* **Records to process**:

┌──

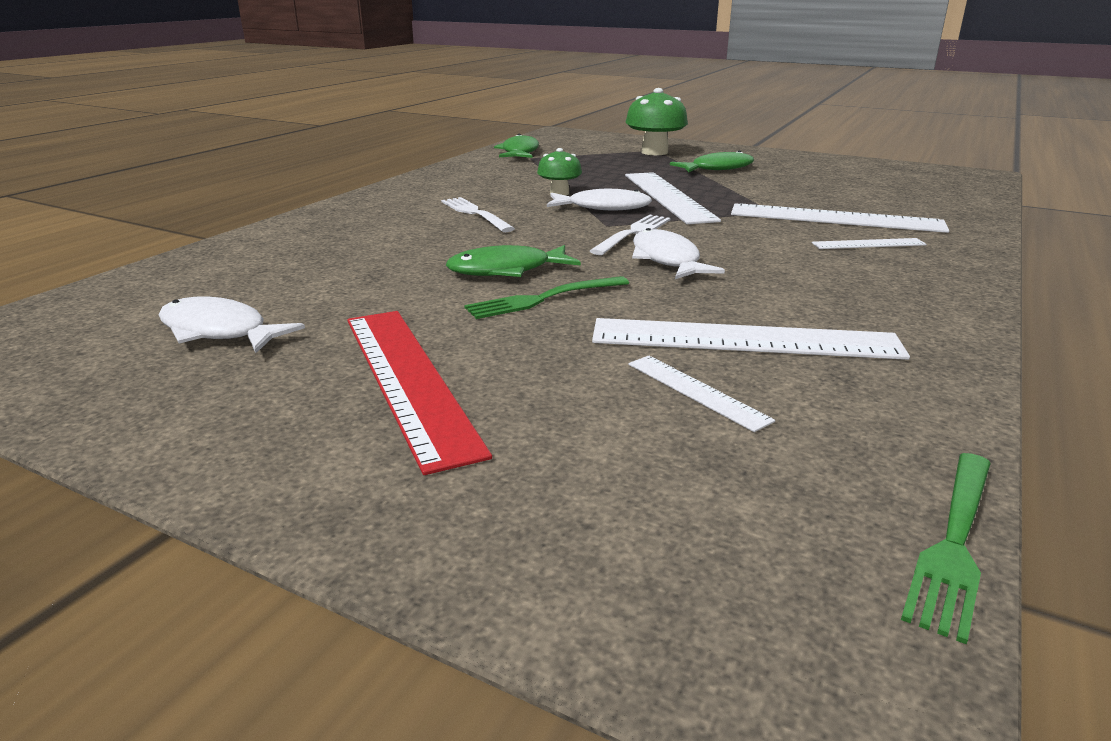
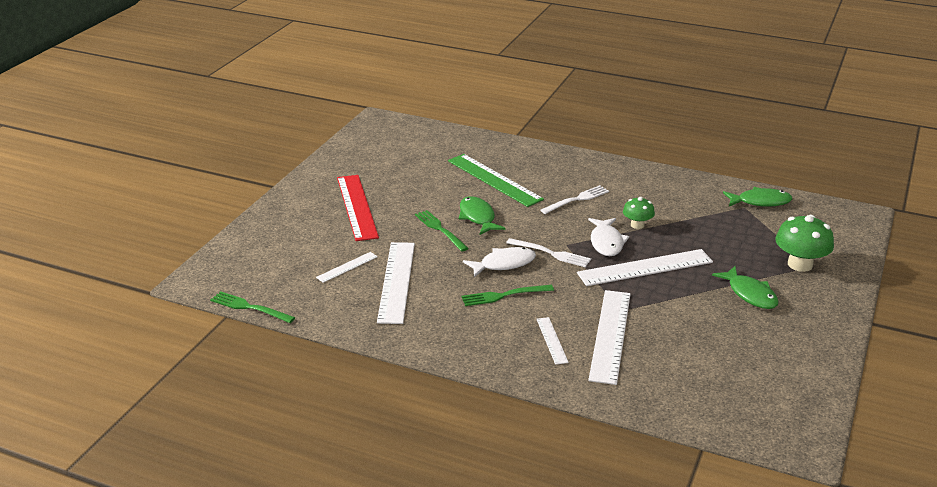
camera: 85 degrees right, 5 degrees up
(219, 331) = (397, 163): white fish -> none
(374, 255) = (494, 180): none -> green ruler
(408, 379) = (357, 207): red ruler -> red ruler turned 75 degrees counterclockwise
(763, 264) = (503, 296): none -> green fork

└──
┌──

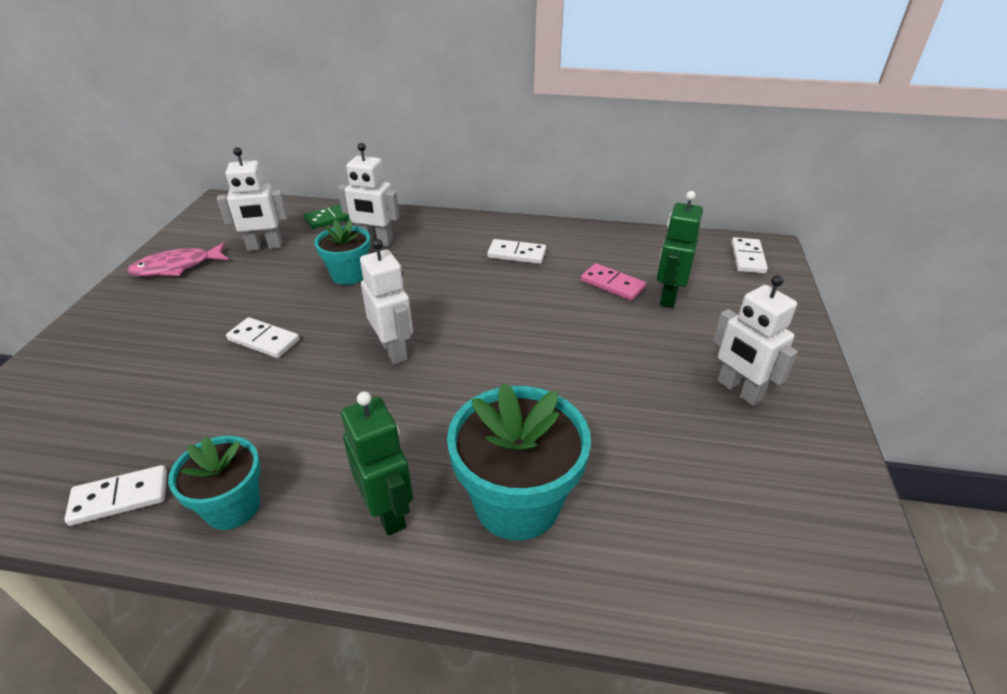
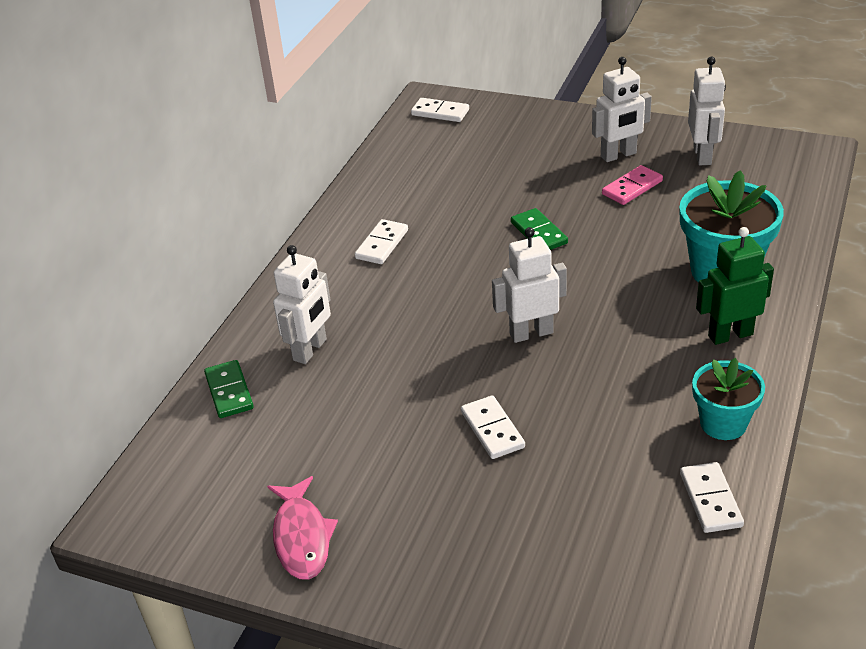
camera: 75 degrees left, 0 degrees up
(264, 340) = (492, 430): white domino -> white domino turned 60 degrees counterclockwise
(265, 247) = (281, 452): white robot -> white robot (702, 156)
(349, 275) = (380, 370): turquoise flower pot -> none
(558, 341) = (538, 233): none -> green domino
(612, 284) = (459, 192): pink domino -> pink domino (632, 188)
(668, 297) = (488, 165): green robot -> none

└──
┌──

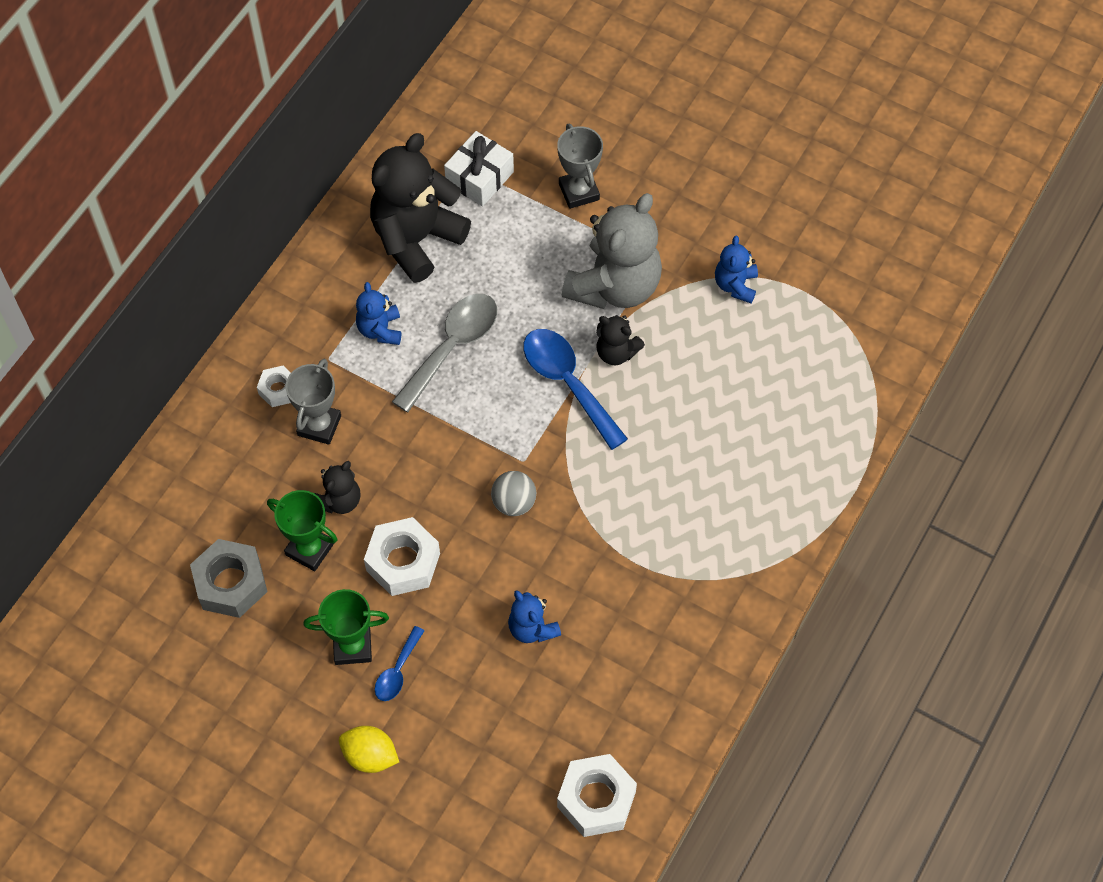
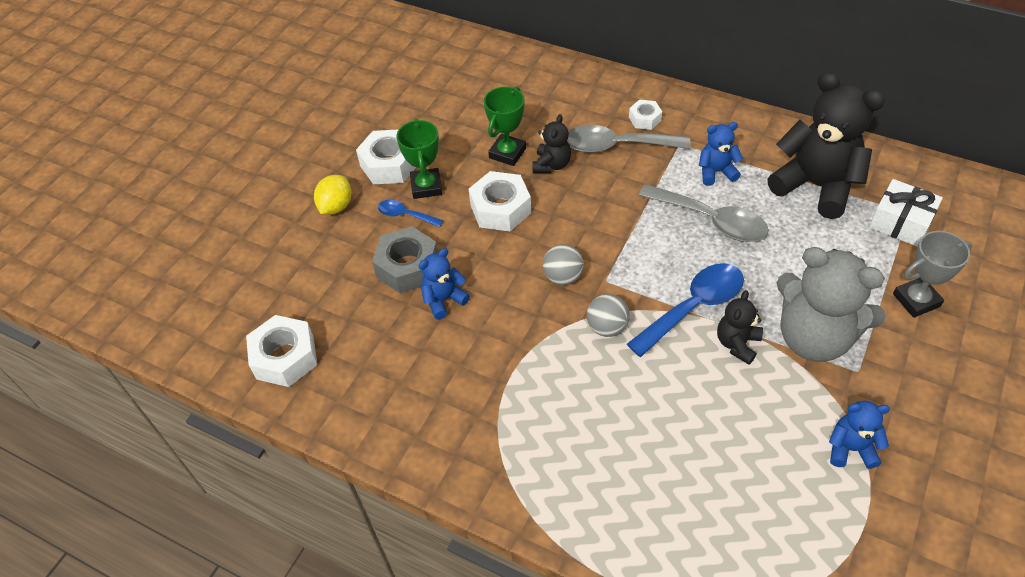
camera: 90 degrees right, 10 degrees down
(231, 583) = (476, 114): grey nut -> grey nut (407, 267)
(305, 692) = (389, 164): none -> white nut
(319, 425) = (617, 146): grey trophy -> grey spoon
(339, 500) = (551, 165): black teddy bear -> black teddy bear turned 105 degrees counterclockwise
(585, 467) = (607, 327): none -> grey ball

└──

* **What the exercise asks**:
Select every line in the material above where the string "camera" occurs, and copy it.

* **Solution to this problem**:
camera: 85 degrees right, 5 degrees up
camera: 75 degrees left, 0 degrees up
camera: 90 degrees right, 10 degrees down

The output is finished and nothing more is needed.